**EXERCISE**
Show every line in the entries below where the word "each" appears.
DATASET EXTRACT Start Marker
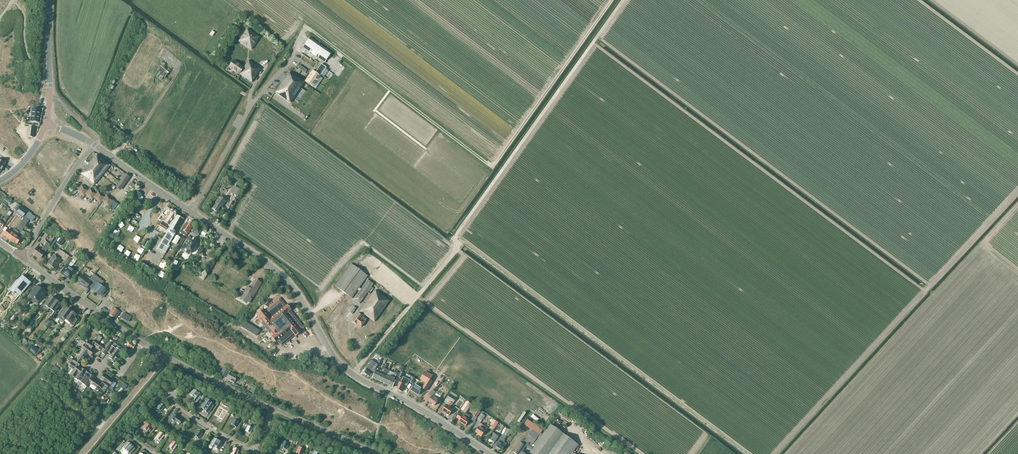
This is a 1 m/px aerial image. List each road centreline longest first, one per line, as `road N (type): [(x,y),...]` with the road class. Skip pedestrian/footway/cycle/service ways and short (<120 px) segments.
road 1 (tertiary): [(489,453),(346,369),(278,271),(95,144)]
road 2 (track): [(624,0),(416,299)]
road 3 (unclassified): [(376,453),(164,355)]
road 4 (unclassified): [(143,343),(22,257)]
road 5 (residential): [(22,257),(95,144)]
road 6 (secondary): [(46,123),(49,0)]

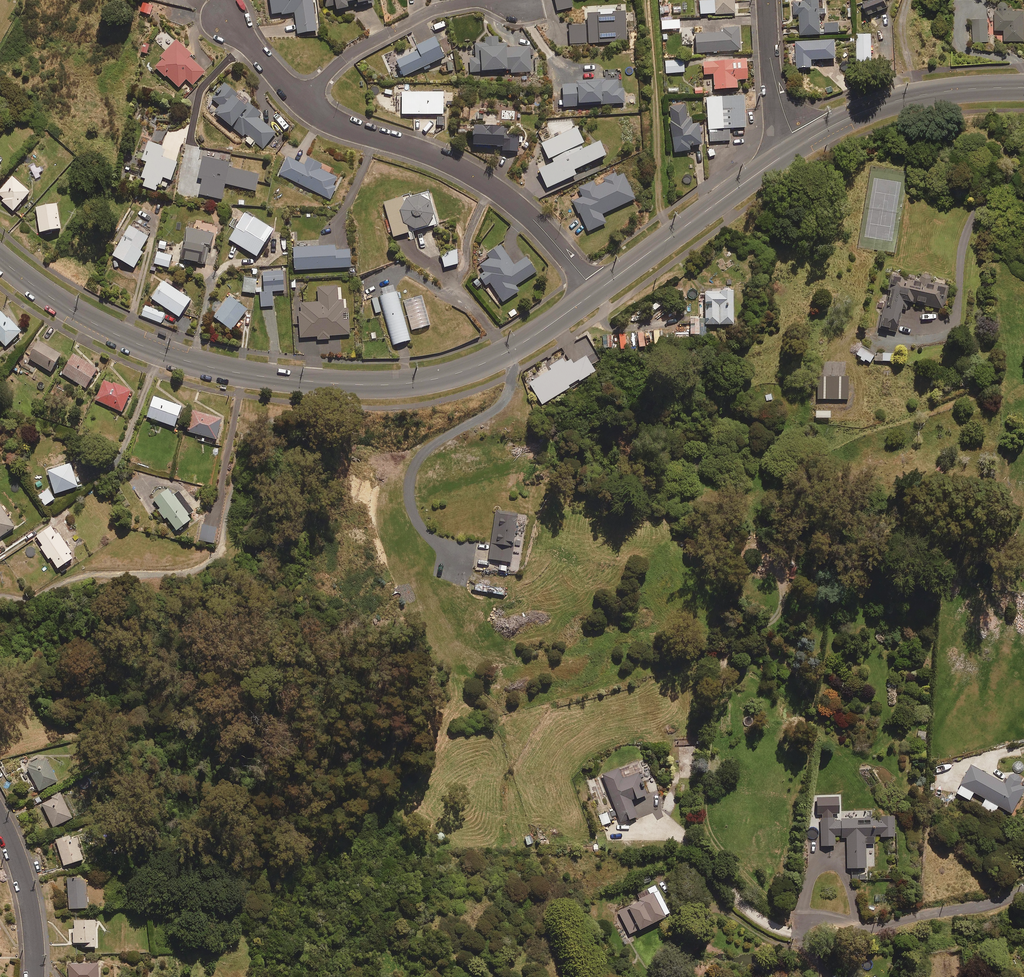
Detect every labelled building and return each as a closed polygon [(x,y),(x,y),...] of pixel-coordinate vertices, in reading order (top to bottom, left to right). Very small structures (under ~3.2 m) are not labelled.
[(313,0),(270,0),(272,15),(295,12),(298,33),(317,30),(313,0)] [(326,6),(337,4),(337,8),(349,6),(348,0),(350,0),(325,0),(326,6)] [(570,0),(555,0),(557,10),(571,7),(570,0)] [(735,0),(700,0),(700,14),(735,13),(735,0)] [(804,0),(793,1),(794,13),(799,13),(800,34),(838,31),(838,21),(820,23),(819,13),(826,12),(825,7),(819,8),(818,0),(804,0)] [(868,14),(887,7),(884,0),(862,0),(868,14)] [(999,1),(999,10),(995,10),(995,30),(1004,30),(1004,41),(1023,41),(1023,12),(1023,11),(1008,10),(1008,1),(999,1)] [(153,5),(143,3),(141,11),(150,14),(153,5)] [(660,14),(669,14),(669,10),(675,9),(675,3),(659,3),(660,14)] [(598,13),(598,12),(585,12),(586,25),(568,26),(569,44),(625,41),(623,10),(610,11),(611,13),(598,13)] [(988,19),(973,19),(973,41),(987,42),(988,19)] [(679,28),(679,20),(661,21),(661,29),(679,28)] [(693,27),(682,28),(682,44),(693,44),(693,27)] [(739,50),(738,28),(722,28),(723,33),(695,34),(695,52),(739,50)] [(870,33),(856,34),(857,62),(872,61),(870,33)] [(499,36),(487,36),(487,42),(476,42),(476,57),(470,57),(470,71),(483,71),(483,69),(510,69),(510,74),(531,74),(531,47),(507,48),(507,43),(499,43),(499,36)] [(444,57),(436,37),(417,45),(418,47),(395,57),(403,75),(444,57)] [(192,53),(176,39),(161,56),(163,58),(156,66),(179,87),(186,79),(193,85),(206,71),(189,56),(192,53)] [(795,41),(797,67),(812,66),(812,58),(835,56),(834,39),(795,41)] [(150,44),(144,42),(140,51),(147,53),(150,44)] [(746,79),(744,59),(702,62),(703,74),(712,74),(713,89),(736,87),(736,80),(746,79)] [(683,72),(683,60),(665,61),(665,73),(683,72)] [(454,70),(452,64),(441,67),(443,73),(454,70)] [(618,78),(578,81),(578,84),(563,85),(564,107),(581,106),(581,102),(604,101),(604,104),(625,103),(624,88),(619,89),(618,78)] [(238,93),(224,82),(211,97),(221,106),(215,112),(252,144),(254,141),(263,148),(276,132),(258,116),(261,112),(249,102),(252,98),(241,89),(238,93)] [(444,91),(402,91),(402,113),(444,113),(444,91)] [(744,108),(743,95),(706,97),(709,141),(713,141),(714,148),(720,147),(719,141),(729,140),(729,128),(747,127),(746,108),(744,108)] [(686,118),(685,105),(669,106),(672,151),(688,150),(688,145),(699,144),(698,124),(691,124),(691,118),(686,118)] [(497,115),(479,113),(479,124),(474,123),(473,143),(498,145),(498,150),(518,151),(520,133),(505,132),(505,124),(496,124),(497,115)] [(587,146),(578,126),(542,143),(551,163),(539,168),(548,187),(577,174),(574,169),(607,154),(600,140),(587,146)] [(139,151),(145,153),(143,159),(147,161),(141,177),(145,178),(142,185),(158,191),(162,177),(171,180),(177,162),(163,157),(166,147),(149,140),(148,144),(142,142),(139,151)] [(256,191),(260,174),(230,167),(231,162),(203,156),(198,178),(203,179),(199,194),(222,199),(225,183),(256,191)] [(304,165),(287,157),(279,174),(330,199),(336,187),(333,185),(337,177),(321,169),(323,164),(308,157),(304,165)] [(616,176),(614,172),(602,178),(604,182),(596,186),(593,180),(579,188),(582,195),(572,200),(578,213),(580,212),(589,230),(607,222),(602,213),(636,197),(624,173),(616,176)] [(12,176),(0,190),(0,199),(13,210),(30,191),(12,176)] [(438,223),(429,191),(410,196),(410,194),(384,202),(393,235),(438,223)] [(61,228),(57,202),(44,204),(44,206),(36,208),(40,231),(61,228)] [(273,228),(245,212),(229,239),(257,255),(273,228)] [(151,231),(132,221),(113,254),(134,267),(143,251),(140,250),(151,231)] [(214,233),(187,226),(179,257),(205,263),(209,248),(211,248),(214,233)] [(168,242),(160,239),(157,248),(166,251),(168,242)] [(514,265),(501,245),(487,254),(490,258),(481,265),(486,273),(480,276),(486,285),(490,282),(503,302),(520,291),(516,285),(537,271),(527,257),(514,265)] [(336,250),(336,246),(294,246),(295,269),(351,267),(350,250),(336,250)] [(459,263),(456,250),(441,253),(444,267),(459,263)] [(172,255),(157,251),(154,263),(169,267),(172,255)] [(281,269),(262,270),(263,306),(273,306),(273,291),(284,290),(284,276),(281,276),(281,269)] [(940,308),(943,291),(946,292),(947,285),(929,282),(930,276),(919,274),(918,283),(890,278),(886,304),(880,302),(879,308),(882,308),(879,327),(896,330),(900,308),(906,309),(908,300),(926,303),(925,306),(940,308)] [(257,278),(243,277),(242,292),(256,293),(257,278)] [(191,299),(164,281),(152,298),(179,316),(191,299)] [(337,286),(318,287),(319,302),(300,303),(303,337),(318,336),(318,339),(330,338),(330,334),(350,333),(348,299),(338,300),(337,286)] [(706,317),(706,324),(734,323),(734,290),(705,291),(706,317)] [(410,341),(396,291),(379,296),(394,346),(410,341)] [(248,308),(230,295),(214,316),(232,329),(248,308)] [(377,298),(372,299),(376,313),(381,311),(377,298)] [(165,313),(145,306),(142,315),(161,323),(165,313)] [(1,310),(0,312),(0,340),(6,346),(21,331),(1,310)] [(691,334),(701,334),(701,339),(706,339),(706,317),(691,317),(691,334)] [(620,350),(628,349),(627,344),(639,344),(639,347),(645,347),(645,334),(619,334),(620,350)] [(62,354),(39,339),(28,357),(50,371),(62,354)] [(855,355),(860,357),(859,359),(864,362),(865,360),(869,362),(873,355),(860,347),(855,355)] [(98,368),(74,353),(61,372),(85,388),(98,368)] [(596,371),(587,355),(573,363),(568,355),(550,366),(552,369),(529,383),(542,403),(596,371)] [(847,377),(816,377),(816,399),(847,399),(847,377)] [(132,391),(105,378),(95,399),(121,412),(132,391)] [(182,405),(154,396),(147,416),(174,426),(182,405)] [(222,418),(193,409),(187,430),(216,439),(222,418)] [(78,486),(71,463),(48,470),(55,493),(78,486)] [(153,499),(160,509),(158,511),(165,520),(168,518),(177,530),(191,518),(188,515),(194,510),(178,491),(173,495),(168,488),(153,499)] [(15,526),(9,518),(14,514),(11,509),(6,513),(2,507),(5,505),(1,499),(0,500),(0,537),(15,526)] [(215,543),(222,514),(206,510),(199,540),(215,543)] [(518,515),(496,512),(490,558),(496,559),(495,566),(505,568),(506,561),(512,562),(518,515)] [(74,556),(53,524),(36,535),(43,545),(41,547),(49,558),(51,557),(58,567),(74,556)] [(40,760),(40,758),(26,765),(39,790),(58,781),(46,757),(40,760)] [(970,765),(954,793),(968,800),(973,792),(985,799),(980,807),(992,814),(997,806),(1010,813),(1023,789),(1023,788),(1018,785),(1021,779),(1010,772),(1003,784),(970,765)] [(632,800),(648,794),(639,772),(623,779),(619,768),(602,775),(621,822),(638,815),(632,800)] [(92,785),(88,779),(80,784),(84,790),(92,785)] [(73,817),(60,792),(51,797),(52,798),(42,803),(53,827),(73,817)] [(837,797),(816,798),(816,814),(819,814),(821,846),(834,846),(834,836),(846,836),(847,869),(865,868),(864,844),(874,844),(873,837),(894,837),(893,817),(833,819),(832,813),(838,813),(837,797)] [(615,816),(613,811),(599,815),(602,825),(611,823),(609,818),(615,816)] [(70,838),(69,835),(56,839),(64,865),(84,859),(78,836),(70,838)] [(88,907),(86,876),(67,877),(69,908),(88,907)] [(670,913),(656,885),(649,889),(652,894),(618,911),(630,934),(670,913)] [(96,920),(75,920),(75,929),(73,929),(73,942),(85,942),(85,946),(96,946),(96,920)] [(68,964),(69,976),(99,976),(99,963),(68,964)]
DATASET EXTRACT End Marker
**FINISHED TASK**
This is a 1 m/px aerial image. List each road centreline longest first, one per line, as `road N (type): [(x,y),...]` with the road class. Skip pedestrian/footway/cycle/service ways and short (<120 px) segments.
Detect every labelled building and return each as a closed polygon [(x,y),(x,y),...] of pixel-coordinate vertices, in reading order (top to bottom, left to right). Very small structures (under ~3.2 m) are not labelled.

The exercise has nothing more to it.